The data -
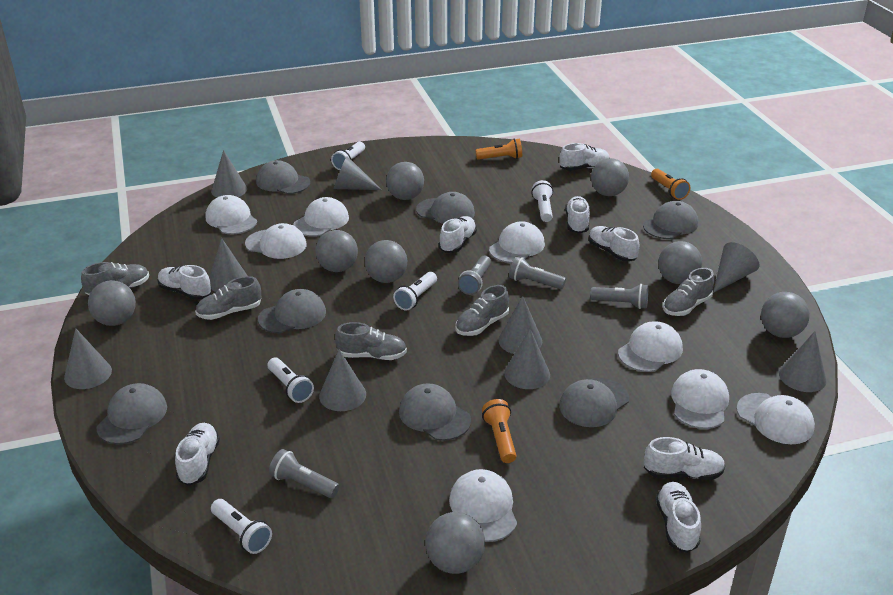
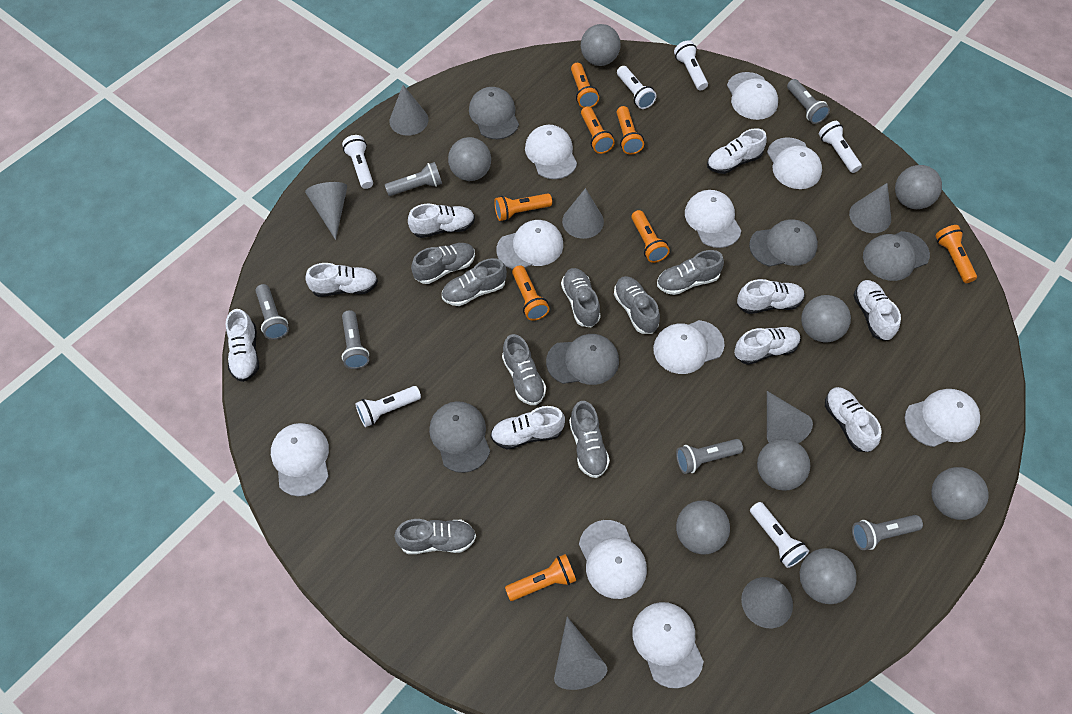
grey cap: 7 -> 5
grey cone: 9 -> 7
grey flashlight: 4 -> 6
grey shoe: 5 -> 8
orange flashlight: 3 -> 8
white cap: 8 -> 10
white flashlight: 5 -> 6
white shoe: 8 -> 9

What the task requires - Print the listing exactly, but skip its pictures.

Task solution -
grey cap: 7 -> 5
grey cone: 9 -> 7
grey flashlight: 4 -> 6
grey shoe: 5 -> 8
orange flashlight: 3 -> 8
white cap: 8 -> 10
white flashlight: 5 -> 6
white shoe: 8 -> 9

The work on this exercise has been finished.